**Exercise brief:** Find the line that contains "J1 pin 2: 3V3 -> GND". Output it and every line after it to the end of the records, exactly as they appear.

──────────────────────────────

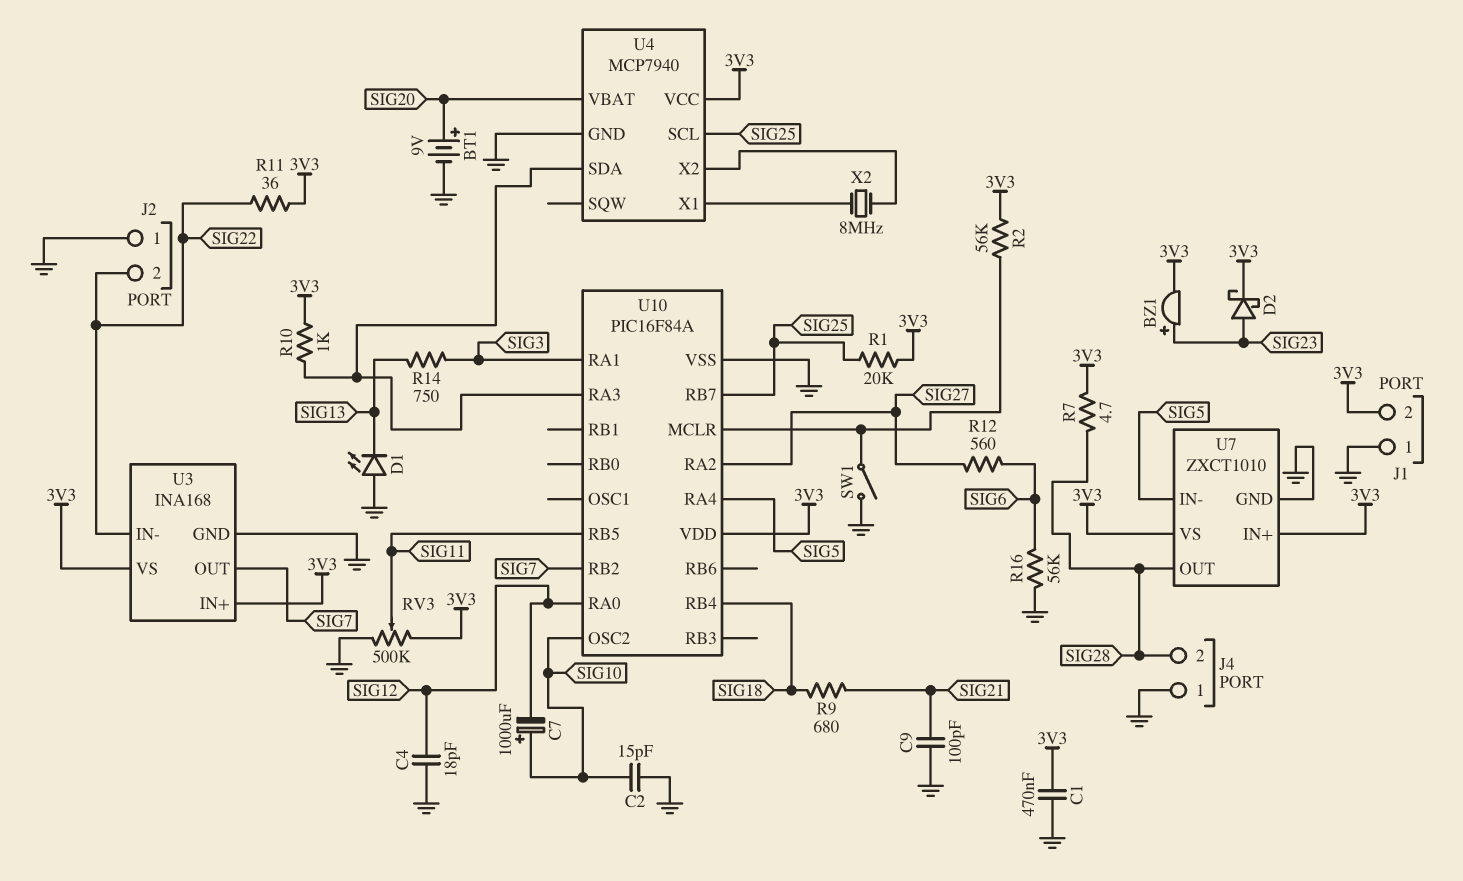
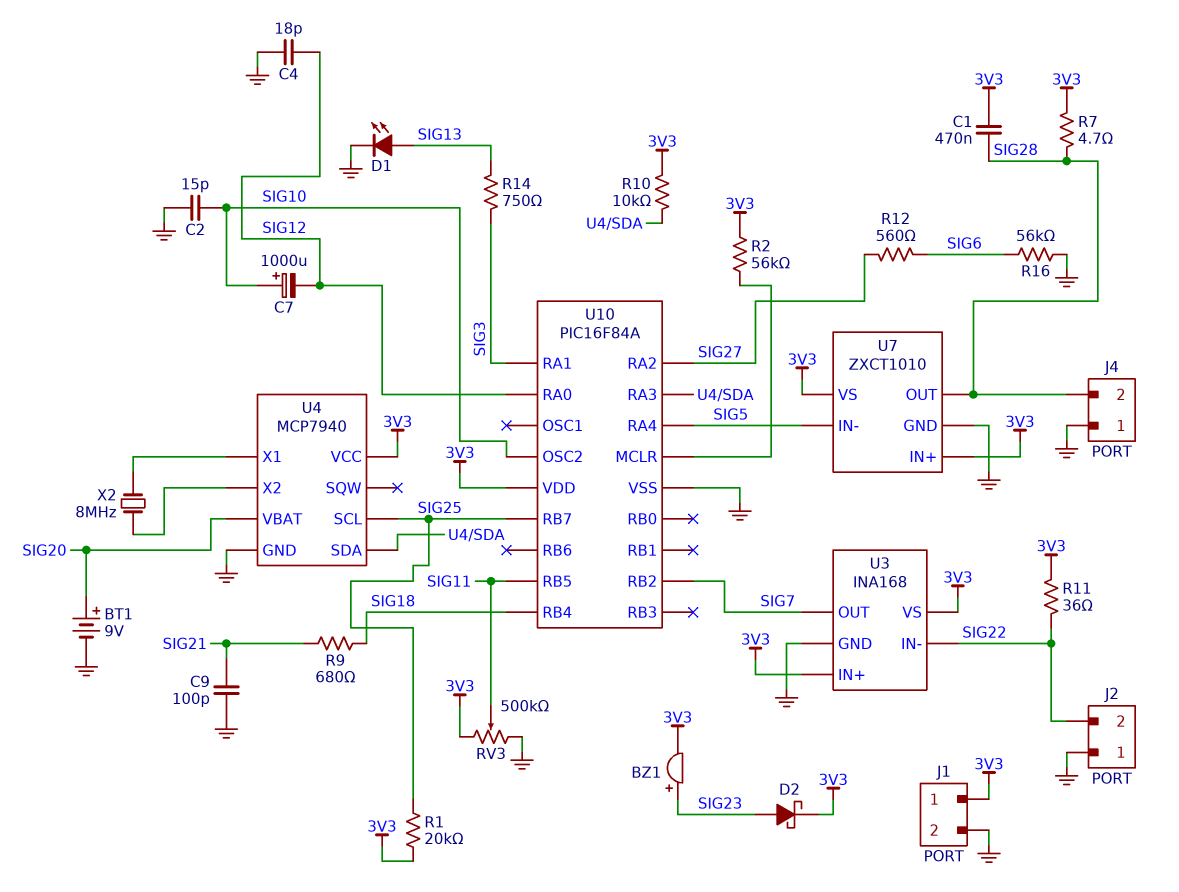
C1: 470nF (3V3, GND) -> 470nF (3V3, SIG28)
D1: LED (A GND, K SIG13) -> LED (A SIG13, K GND)
J1 pin 1: GND -> 3V3
J1 pin 2: 3V3 -> GND
R10: 1k (3V3, U4/SDA) -> 10k (3V3, U4/SDA)
SW1: switch (GND, U10/MCLR) -> none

──────────────────────────────

**Response to the exercise:**
J1 pin 2: 3V3 -> GND
R10: 1k (3V3, U4/SDA) -> 10k (3V3, U4/SDA)
SW1: switch (GND, U10/MCLR) -> none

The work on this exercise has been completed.